◆ Your goal:
Could you reproduce, word for word, everything below from the line containing "C8: 33nF (GND, TRIG) -> 22nF (GND, TRIG)" down to the line containing "Q3: NPN 2N3904", with both of those lines included and no others?

◆ Data section:
━━━━━━

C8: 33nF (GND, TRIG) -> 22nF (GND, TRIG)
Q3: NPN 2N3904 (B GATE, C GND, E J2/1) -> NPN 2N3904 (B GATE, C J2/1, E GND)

━━━━━━

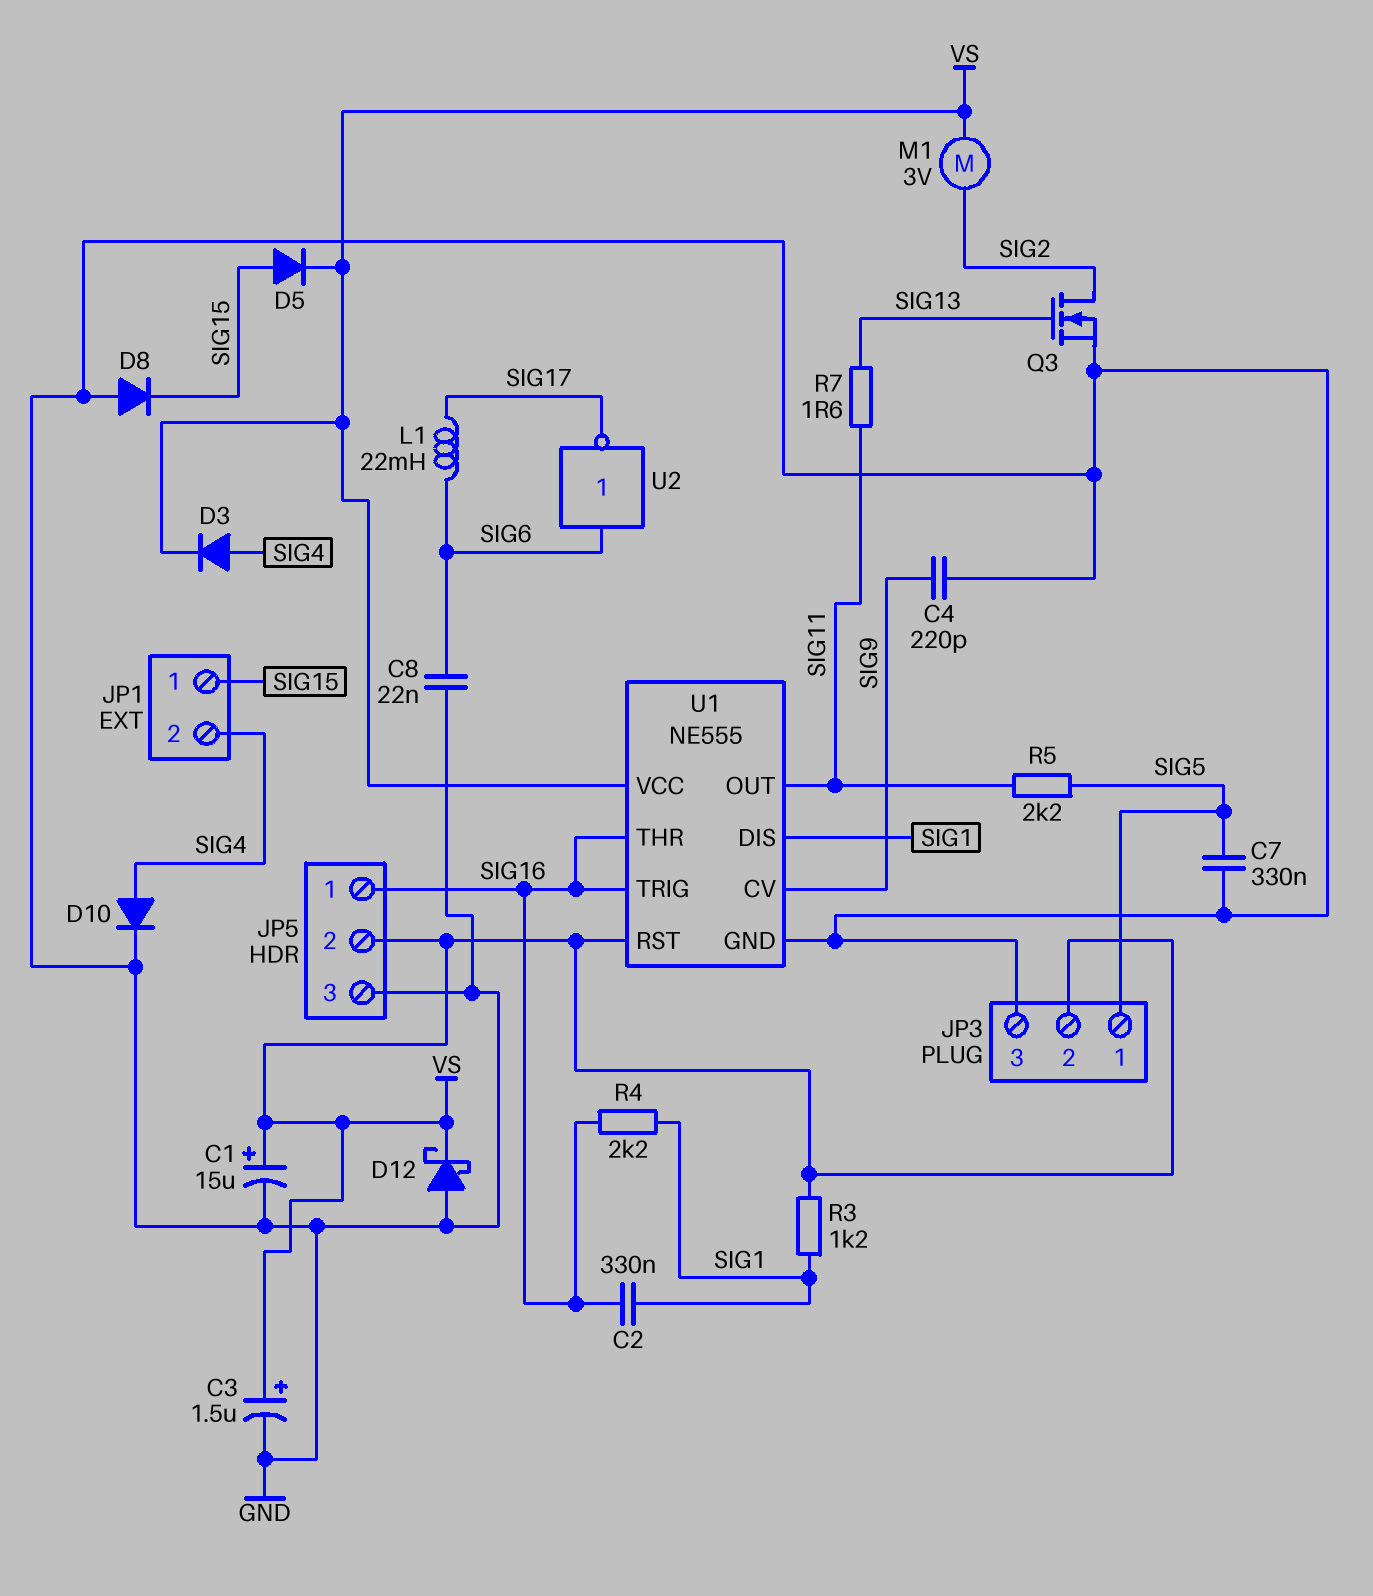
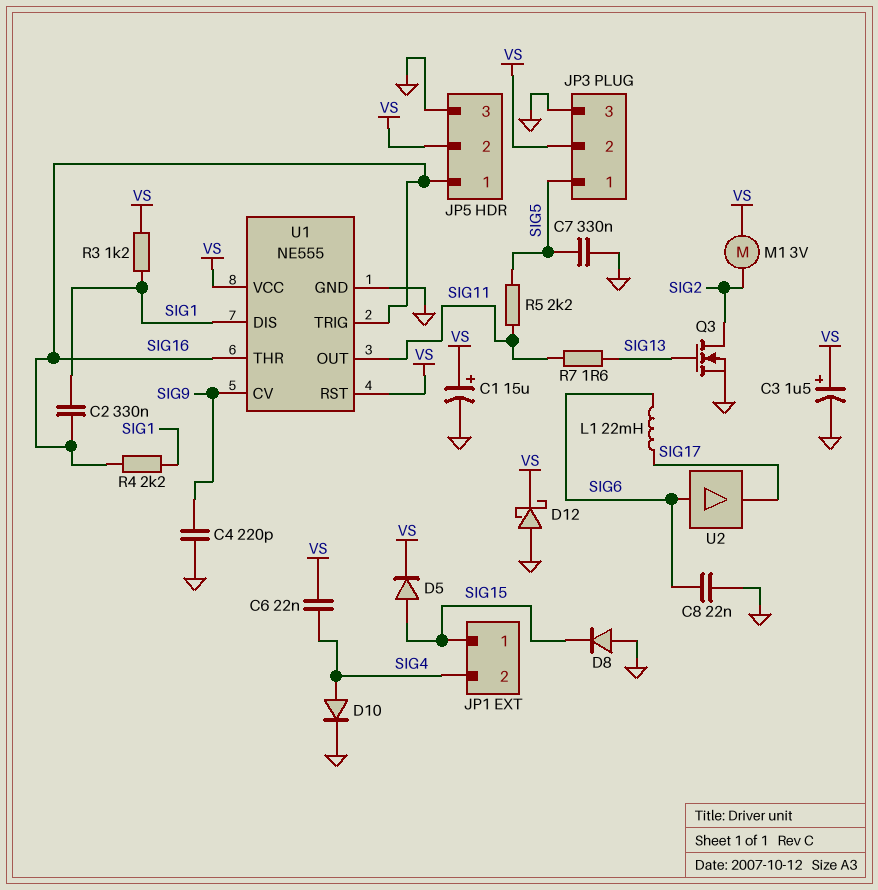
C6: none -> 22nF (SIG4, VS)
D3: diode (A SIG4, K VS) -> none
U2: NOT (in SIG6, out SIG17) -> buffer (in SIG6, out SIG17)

━━━━━━

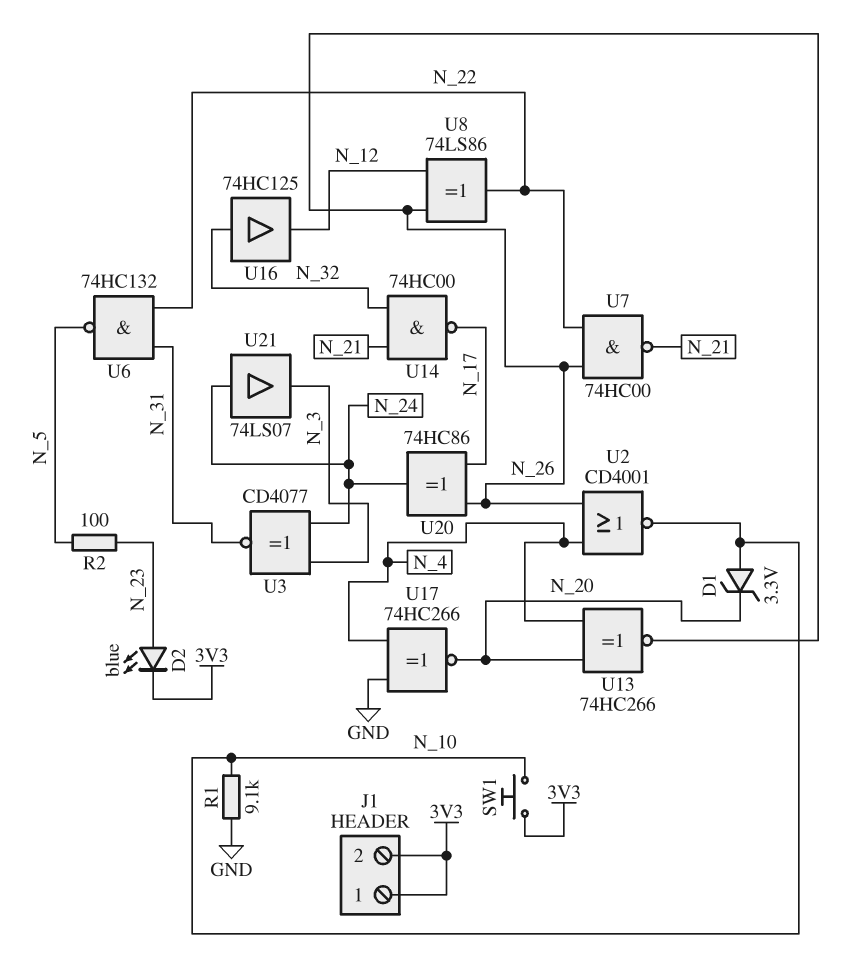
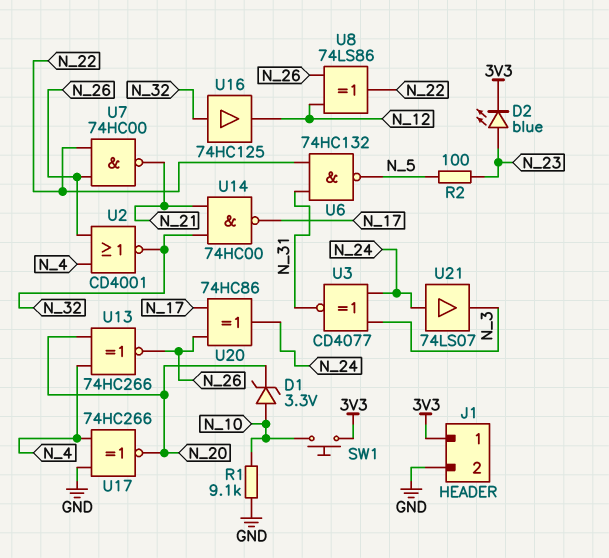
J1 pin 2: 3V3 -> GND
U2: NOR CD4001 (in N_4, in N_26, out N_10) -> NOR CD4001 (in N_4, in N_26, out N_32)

━━━━━━

◆ Finished exercise:
C8: 33nF (GND, TRIG) -> 22nF (GND, TRIG)
Q3: NPN 2N3904 (B GATE, C GND, E J2/1) -> NPN 2N3904 (B GATE, C J2/1, E GND)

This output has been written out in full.